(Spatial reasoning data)
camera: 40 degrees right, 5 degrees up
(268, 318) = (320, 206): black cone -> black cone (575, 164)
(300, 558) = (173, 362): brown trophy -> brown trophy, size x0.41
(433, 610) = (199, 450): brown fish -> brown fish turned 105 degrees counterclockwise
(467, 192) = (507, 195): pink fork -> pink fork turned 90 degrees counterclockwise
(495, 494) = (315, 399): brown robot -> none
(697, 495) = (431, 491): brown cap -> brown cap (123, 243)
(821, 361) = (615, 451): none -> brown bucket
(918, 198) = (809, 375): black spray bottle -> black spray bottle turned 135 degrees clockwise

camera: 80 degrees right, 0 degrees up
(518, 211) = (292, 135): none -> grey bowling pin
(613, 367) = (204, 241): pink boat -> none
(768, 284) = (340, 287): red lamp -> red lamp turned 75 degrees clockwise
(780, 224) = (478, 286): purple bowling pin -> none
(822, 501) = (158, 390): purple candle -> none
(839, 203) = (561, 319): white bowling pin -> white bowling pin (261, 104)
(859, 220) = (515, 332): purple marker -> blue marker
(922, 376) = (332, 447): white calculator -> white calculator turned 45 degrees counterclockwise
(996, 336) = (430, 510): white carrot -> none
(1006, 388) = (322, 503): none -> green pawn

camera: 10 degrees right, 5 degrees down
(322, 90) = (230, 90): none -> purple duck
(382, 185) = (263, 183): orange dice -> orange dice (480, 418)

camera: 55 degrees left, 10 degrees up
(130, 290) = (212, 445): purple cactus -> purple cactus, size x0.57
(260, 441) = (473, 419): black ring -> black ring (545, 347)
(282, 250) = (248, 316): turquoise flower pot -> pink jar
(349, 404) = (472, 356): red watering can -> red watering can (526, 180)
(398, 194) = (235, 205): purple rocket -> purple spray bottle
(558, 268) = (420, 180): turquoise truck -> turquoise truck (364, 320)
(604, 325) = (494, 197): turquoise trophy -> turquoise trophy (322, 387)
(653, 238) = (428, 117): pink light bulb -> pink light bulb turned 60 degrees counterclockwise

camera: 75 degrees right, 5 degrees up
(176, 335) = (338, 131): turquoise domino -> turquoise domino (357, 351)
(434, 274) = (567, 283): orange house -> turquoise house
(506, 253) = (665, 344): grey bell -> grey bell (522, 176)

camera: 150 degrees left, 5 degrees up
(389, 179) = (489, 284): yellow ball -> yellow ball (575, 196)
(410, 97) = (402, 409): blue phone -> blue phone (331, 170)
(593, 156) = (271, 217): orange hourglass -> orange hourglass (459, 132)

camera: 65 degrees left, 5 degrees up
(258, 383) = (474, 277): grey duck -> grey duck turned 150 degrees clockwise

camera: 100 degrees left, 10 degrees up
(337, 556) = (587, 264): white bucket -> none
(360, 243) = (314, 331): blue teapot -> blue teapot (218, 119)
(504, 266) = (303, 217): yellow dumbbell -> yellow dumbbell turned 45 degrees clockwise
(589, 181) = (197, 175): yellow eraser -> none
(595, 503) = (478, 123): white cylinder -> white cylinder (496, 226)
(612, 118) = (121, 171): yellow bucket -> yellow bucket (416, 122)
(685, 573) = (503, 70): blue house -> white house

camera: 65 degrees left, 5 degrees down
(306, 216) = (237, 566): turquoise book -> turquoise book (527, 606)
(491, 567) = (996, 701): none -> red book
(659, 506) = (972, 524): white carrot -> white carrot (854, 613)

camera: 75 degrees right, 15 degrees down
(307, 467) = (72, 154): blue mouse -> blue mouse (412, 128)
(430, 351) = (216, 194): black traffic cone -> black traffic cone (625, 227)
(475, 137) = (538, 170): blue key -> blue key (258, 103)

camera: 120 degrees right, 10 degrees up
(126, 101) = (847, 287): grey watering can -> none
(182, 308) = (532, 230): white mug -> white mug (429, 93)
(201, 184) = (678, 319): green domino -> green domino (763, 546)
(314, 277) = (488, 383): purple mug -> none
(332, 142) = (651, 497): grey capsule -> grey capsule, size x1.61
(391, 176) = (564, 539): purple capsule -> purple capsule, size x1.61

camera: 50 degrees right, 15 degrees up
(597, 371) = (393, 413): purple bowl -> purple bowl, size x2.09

## Your task:
Output exactly the span of lines beginning at the first line of the records and ending at the line that holds "(604, 325) = (494, 197): turquoise", inclusive, with no other text.

## Result below:
camera: 40 degrees right, 5 degrees up
(268, 318) = (320, 206): black cone -> black cone (575, 164)
(300, 558) = (173, 362): brown trophy -> brown trophy, size x0.41
(433, 610) = (199, 450): brown fish -> brown fish turned 105 degrees counterclockwise
(467, 192) = (507, 195): pink fork -> pink fork turned 90 degrees counterclockwise
(495, 494) = (315, 399): brown robot -> none
(697, 495) = (431, 491): brown cap -> brown cap (123, 243)
(821, 361) = (615, 451): none -> brown bucket
(918, 198) = (809, 375): black spray bottle -> black spray bottle turned 135 degrees clockwise

camera: 80 degrees right, 0 degrees up
(518, 211) = (292, 135): none -> grey bowling pin
(613, 367) = (204, 241): pink boat -> none
(768, 284) = (340, 287): red lamp -> red lamp turned 75 degrees clockwise
(780, 224) = (478, 286): purple bowling pin -> none
(822, 501) = (158, 390): purple candle -> none
(839, 203) = (561, 319): white bowling pin -> white bowling pin (261, 104)
(859, 220) = (515, 332): purple marker -> blue marker
(922, 376) = (332, 447): white calculator -> white calculator turned 45 degrees counterclockwise
(996, 336) = (430, 510): white carrot -> none
(1006, 388) = (322, 503): none -> green pawn

camera: 10 degrees right, 5 degrees down
(322, 90) = (230, 90): none -> purple duck
(382, 185) = (263, 183): orange dice -> orange dice (480, 418)

camera: 55 degrees left, 10 degrees up
(130, 290) = (212, 445): purple cactus -> purple cactus, size x0.57
(260, 441) = (473, 419): black ring -> black ring (545, 347)
(282, 250) = (248, 316): turquoise flower pot -> pink jar
(349, 404) = (472, 356): red watering can -> red watering can (526, 180)
(398, 194) = (235, 205): purple rocket -> purple spray bottle
(558, 268) = (420, 180): turquoise truck -> turquoise truck (364, 320)
(604, 325) = (494, 197): turquoise trophy -> turquoise trophy (322, 387)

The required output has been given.